TASK TO COMPLETE: For every record beneath this instruction, give an exact repetition, omitting images.

SUPPLIED DATA:

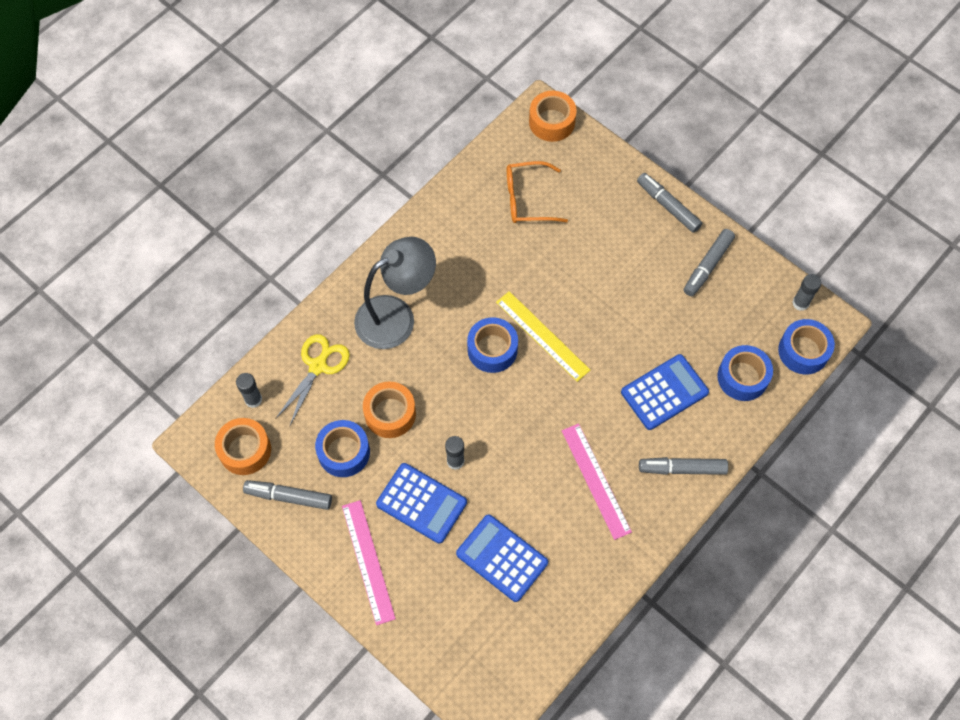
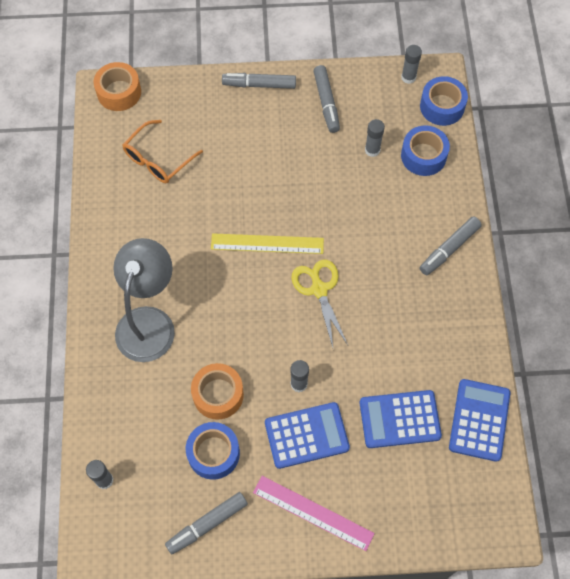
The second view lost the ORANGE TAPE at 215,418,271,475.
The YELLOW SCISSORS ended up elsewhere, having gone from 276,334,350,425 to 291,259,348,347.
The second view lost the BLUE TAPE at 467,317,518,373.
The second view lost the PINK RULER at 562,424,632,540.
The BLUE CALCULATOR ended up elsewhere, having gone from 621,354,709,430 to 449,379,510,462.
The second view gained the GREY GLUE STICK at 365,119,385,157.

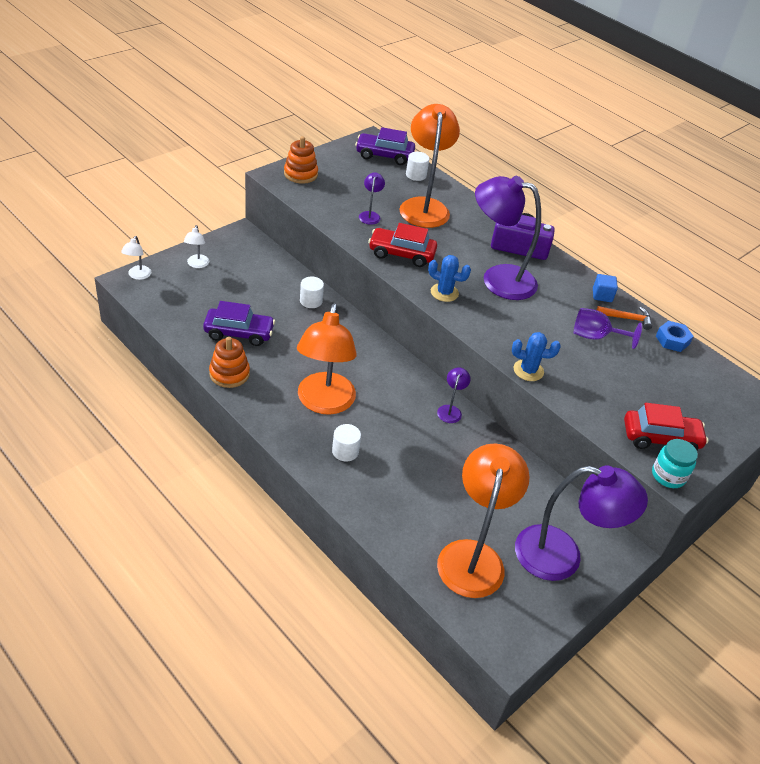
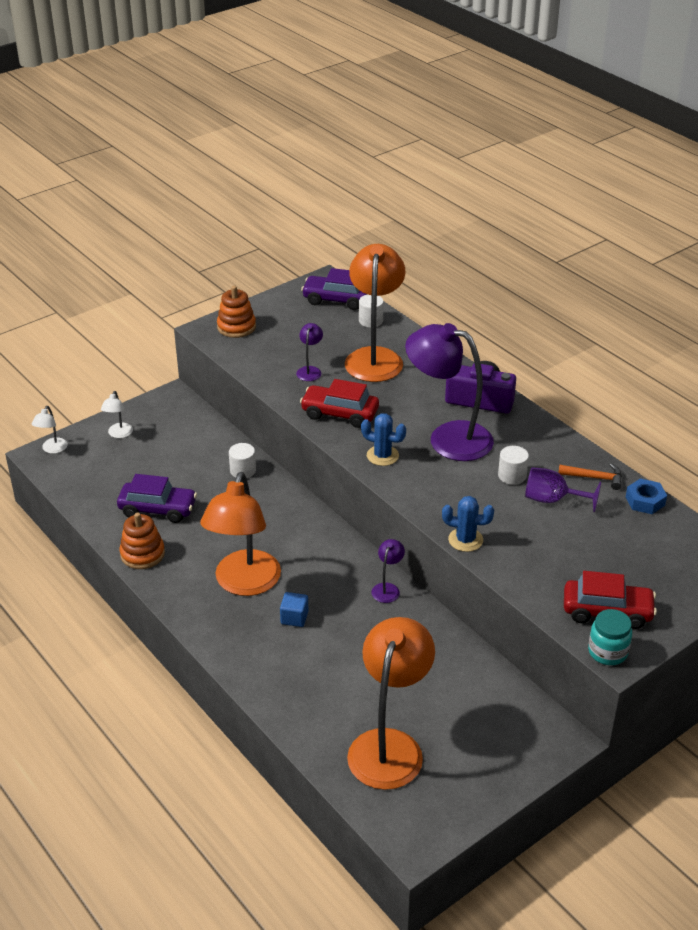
The WHITE CYLINDER ended up elsewhere, having gone from 332,424,361,461 to 498,446,529,485.
The second view lost the PURPLE LAMP at 515,465,648,581.
The BLUE CUBE ended up elsewhere, having gone from 593,274,618,302 to 280,592,309,627.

SOLUTION TO THIS TASK:
The second view lost the ORANGE TAPE at 215,418,271,475.
The YELLOW SCISSORS ended up elsewhere, having gone from 276,334,350,425 to 291,259,348,347.
The second view lost the BLUE TAPE at 467,317,518,373.
The second view lost the PINK RULER at 562,424,632,540.
The BLUE CALCULATOR ended up elsewhere, having gone from 621,354,709,430 to 449,379,510,462.
The second view gained the GREY GLUE STICK at 365,119,385,157.

The WHITE CYLINDER ended up elsewhere, having gone from 332,424,361,461 to 498,446,529,485.
The second view lost the PURPLE LAMP at 515,465,648,581.
The BLUE CUBE ended up elsewhere, having gone from 593,274,618,302 to 280,592,309,627.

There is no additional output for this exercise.